Start of Block
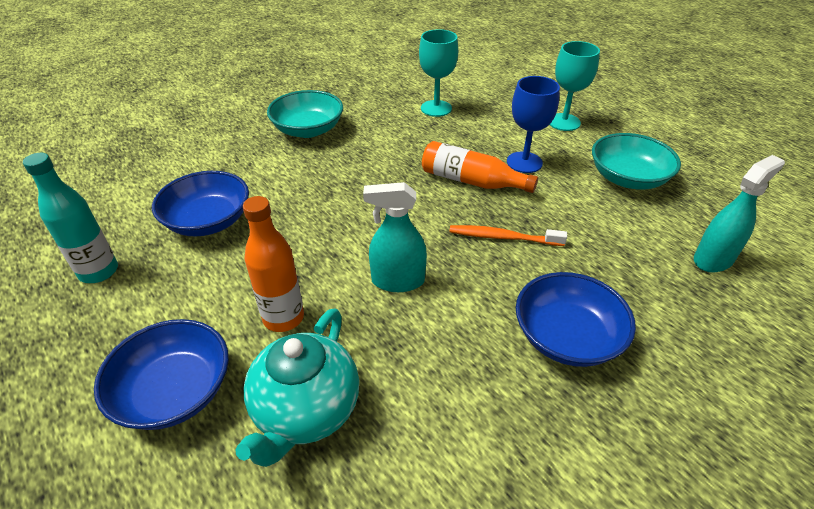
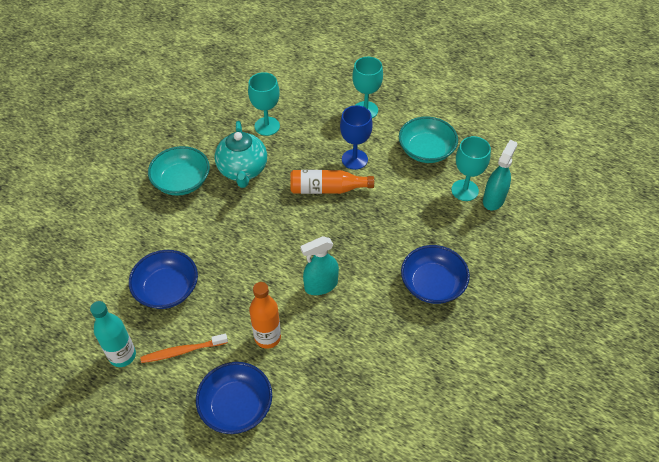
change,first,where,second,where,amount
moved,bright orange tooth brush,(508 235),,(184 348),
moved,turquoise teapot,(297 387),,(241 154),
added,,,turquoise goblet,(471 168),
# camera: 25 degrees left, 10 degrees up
End of Block
◆ Task brief: Each line that contains the string "moved" should be copied from the data above.

◆ Response:
moved,bright orange tooth brush,(508 235),,(184 348),
moved,turquoise teapot,(297 387),,(241 154),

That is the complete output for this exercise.